Task ::
What you output must be the exact lines from the first line of the data through the one holding "cyan L-shape: rotated", with no pictures.

Shape state change listings:

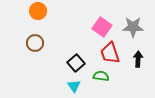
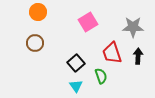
orange circle: moved 1 px down
pink square: moved 14 px left, 5 px up; rotated 24 degrees clockwise
red trapezoid: moved 2 px right
black arrow: moved 3 px up
green semicircle: rotated 63 degrees clockwise
cyan triangle: moved 2 px right
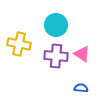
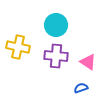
yellow cross: moved 1 px left, 3 px down
pink triangle: moved 6 px right, 8 px down
blue semicircle: rotated 24 degrees counterclockwise
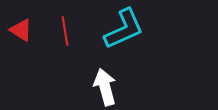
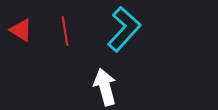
cyan L-shape: rotated 24 degrees counterclockwise
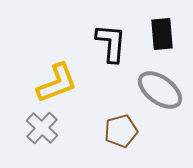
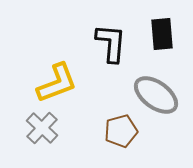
gray ellipse: moved 4 px left, 5 px down
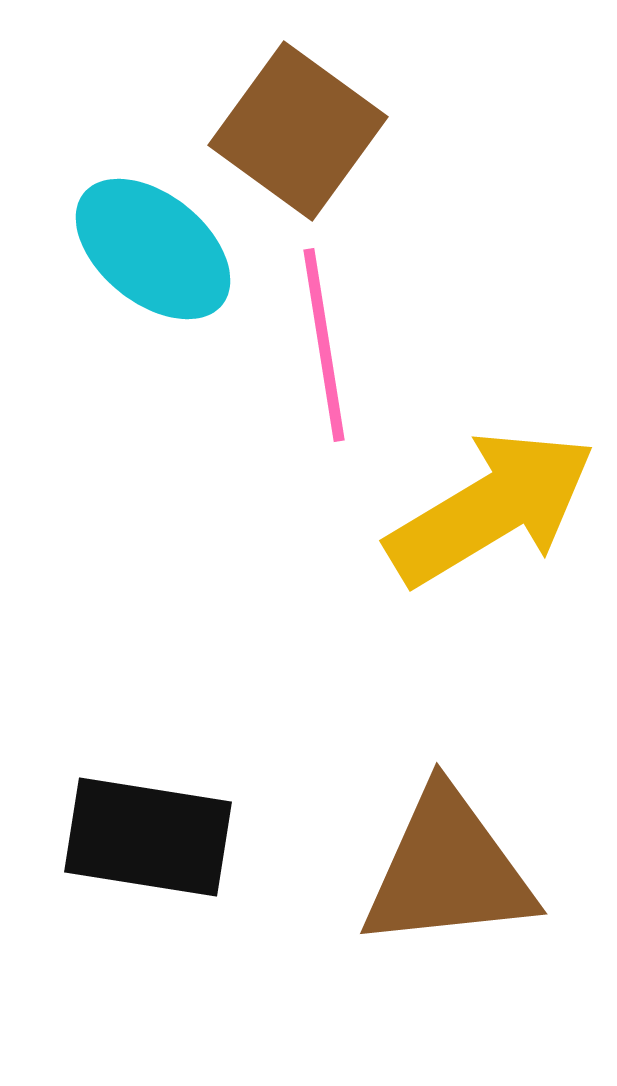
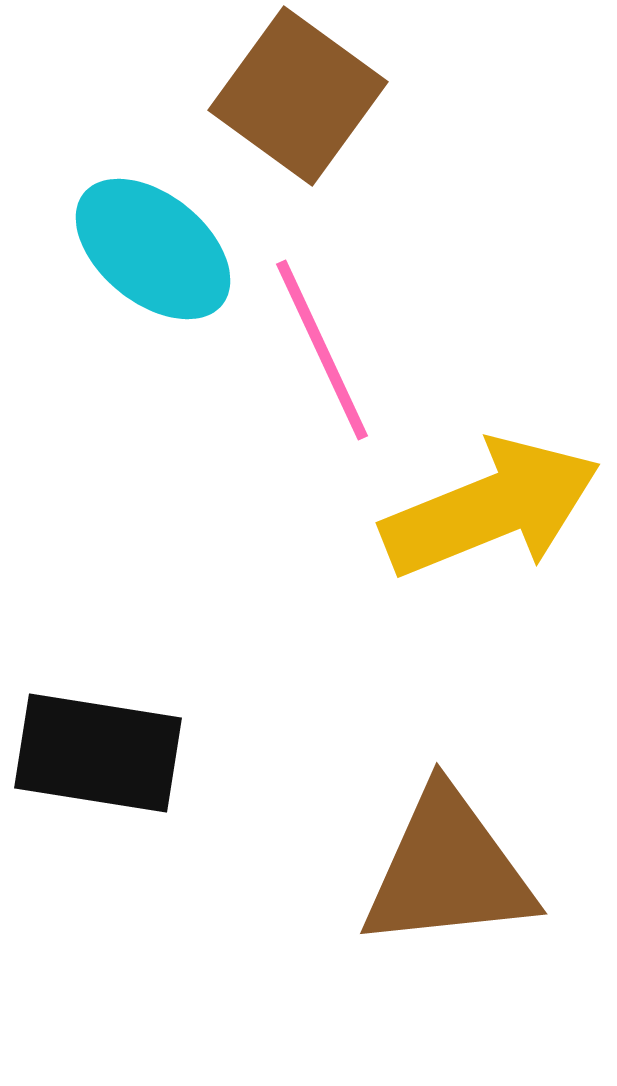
brown square: moved 35 px up
pink line: moved 2 px left, 5 px down; rotated 16 degrees counterclockwise
yellow arrow: rotated 9 degrees clockwise
black rectangle: moved 50 px left, 84 px up
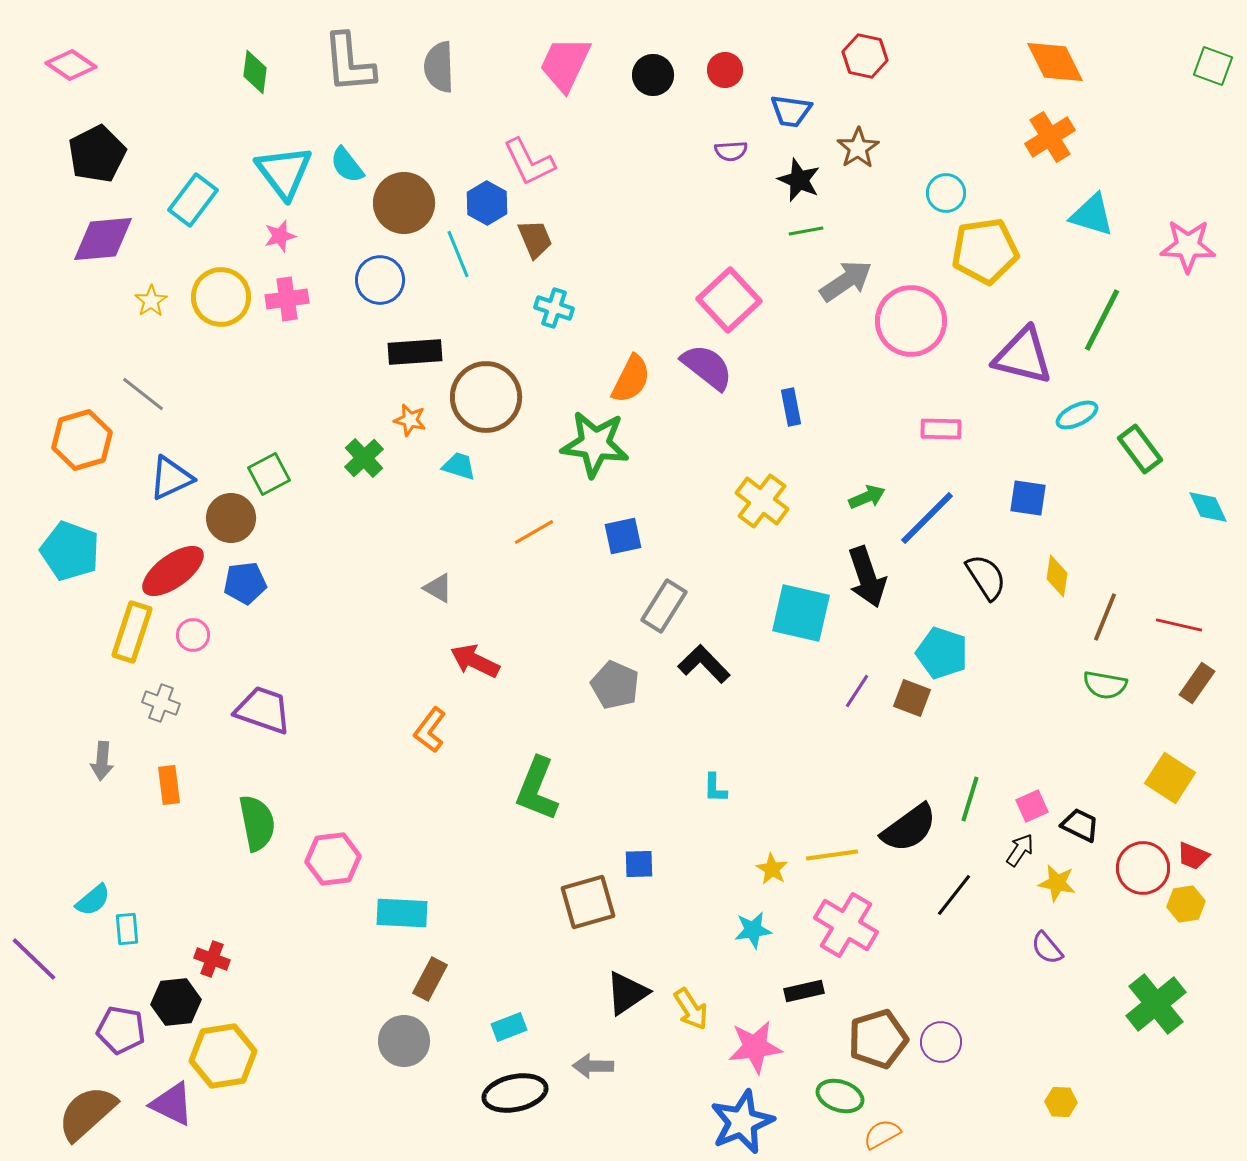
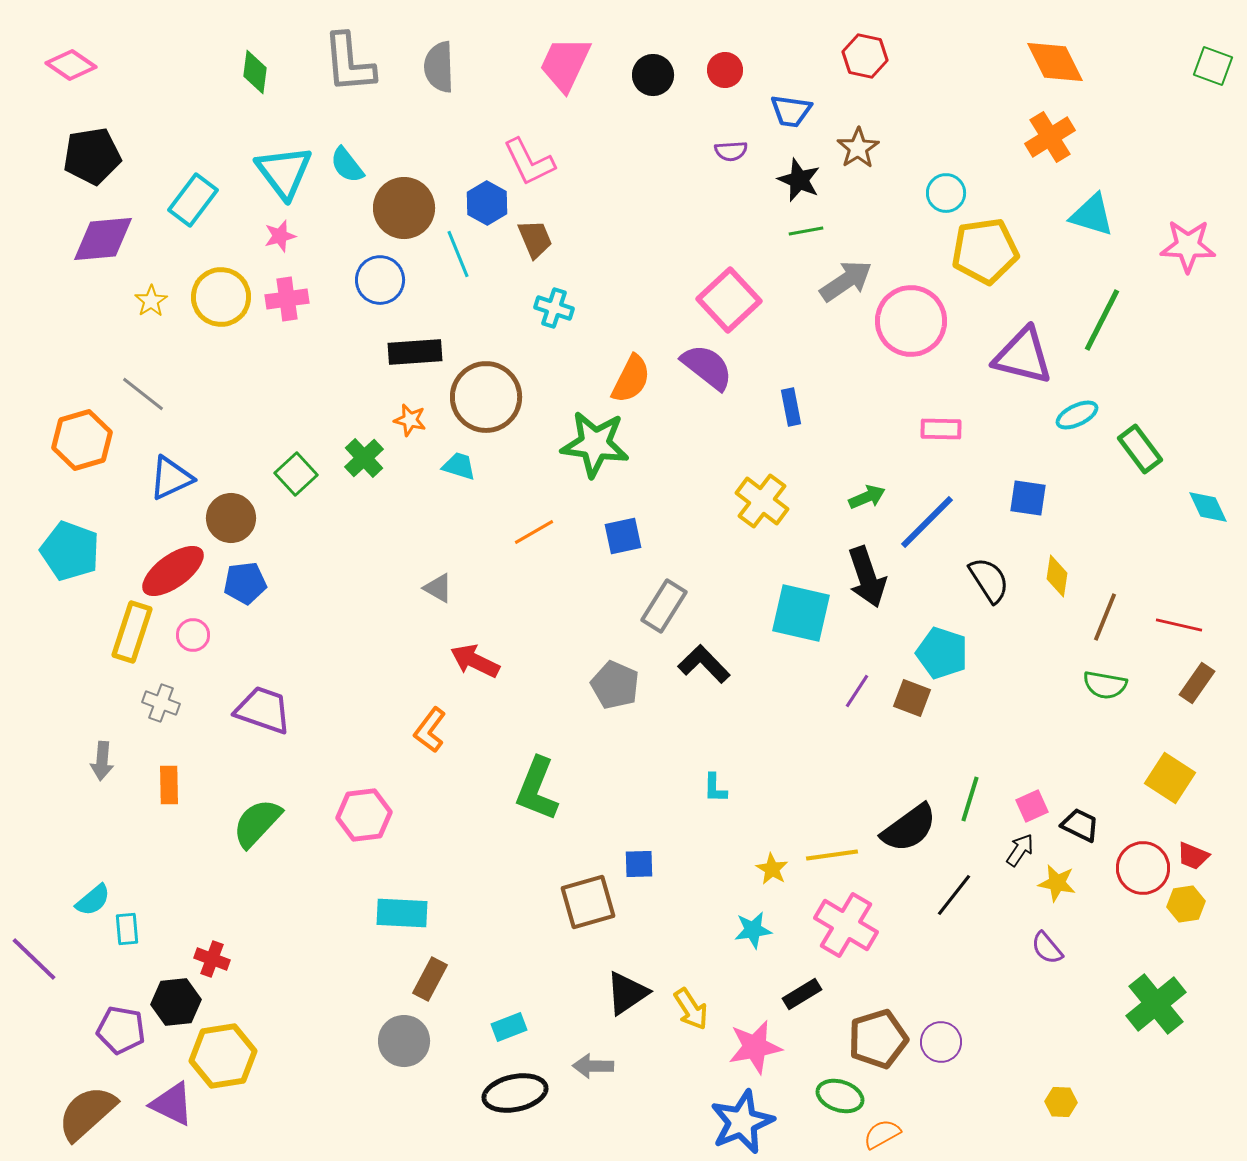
black pentagon at (97, 154): moved 5 px left, 2 px down; rotated 18 degrees clockwise
brown circle at (404, 203): moved 5 px down
green square at (269, 474): moved 27 px right; rotated 15 degrees counterclockwise
blue line at (927, 518): moved 4 px down
black semicircle at (986, 577): moved 3 px right, 3 px down
orange rectangle at (169, 785): rotated 6 degrees clockwise
green semicircle at (257, 823): rotated 126 degrees counterclockwise
pink hexagon at (333, 859): moved 31 px right, 44 px up
black rectangle at (804, 991): moved 2 px left, 3 px down; rotated 18 degrees counterclockwise
pink star at (755, 1047): rotated 4 degrees counterclockwise
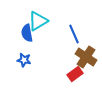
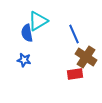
red rectangle: rotated 28 degrees clockwise
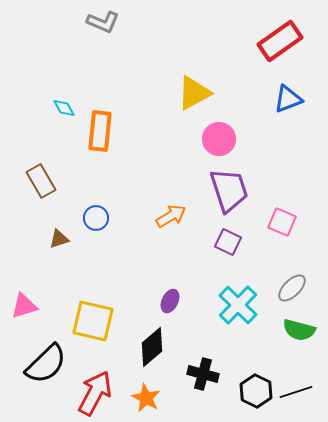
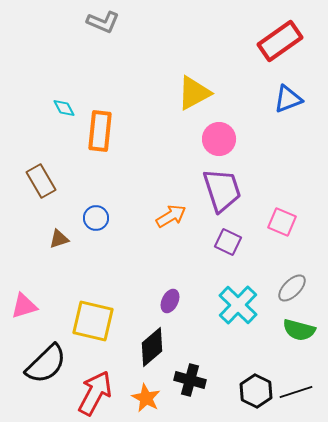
purple trapezoid: moved 7 px left
black cross: moved 13 px left, 6 px down
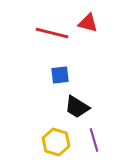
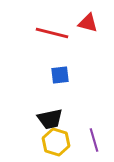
black trapezoid: moved 27 px left, 12 px down; rotated 44 degrees counterclockwise
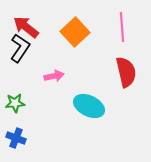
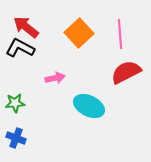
pink line: moved 2 px left, 7 px down
orange square: moved 4 px right, 1 px down
black L-shape: rotated 96 degrees counterclockwise
red semicircle: rotated 104 degrees counterclockwise
pink arrow: moved 1 px right, 2 px down
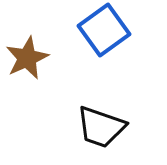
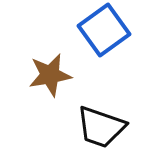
brown star: moved 23 px right, 17 px down; rotated 15 degrees clockwise
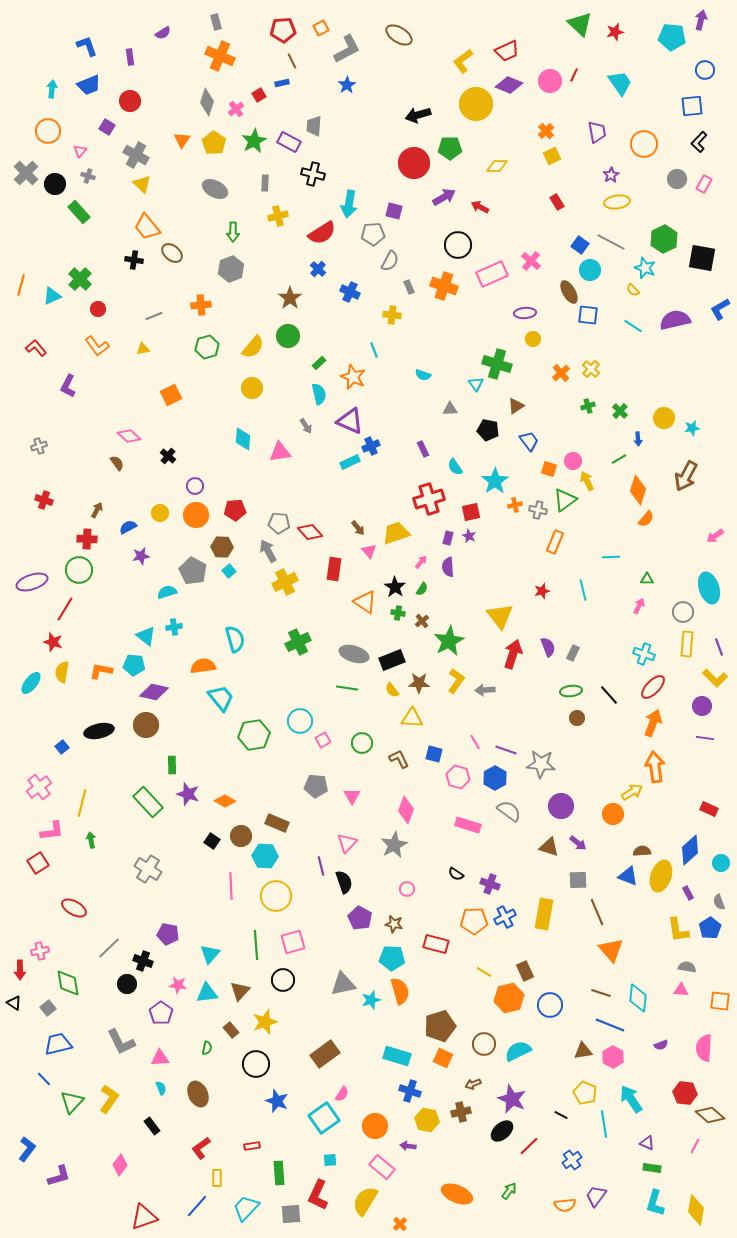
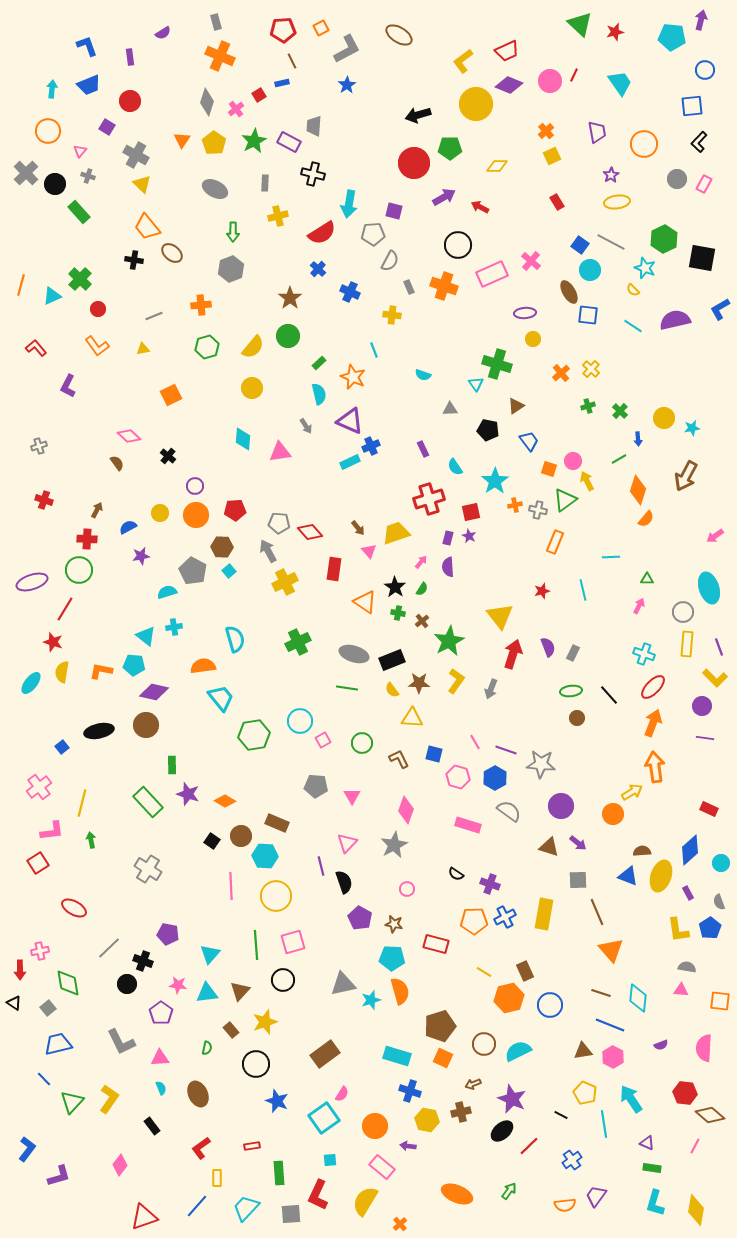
gray arrow at (485, 690): moved 6 px right, 1 px up; rotated 66 degrees counterclockwise
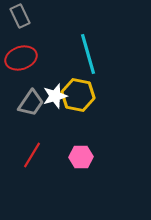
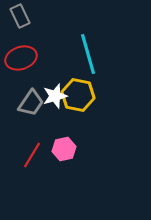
pink hexagon: moved 17 px left, 8 px up; rotated 10 degrees counterclockwise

Result of this task ::
orange circle: moved 1 px down
pink square: moved 14 px left, 5 px up; rotated 24 degrees clockwise
red trapezoid: moved 2 px right
black arrow: moved 3 px up
green semicircle: rotated 63 degrees clockwise
cyan triangle: moved 2 px right
yellow cross: moved 1 px left, 3 px down
pink triangle: moved 6 px right, 8 px down
blue semicircle: rotated 24 degrees counterclockwise
cyan L-shape: rotated 24 degrees counterclockwise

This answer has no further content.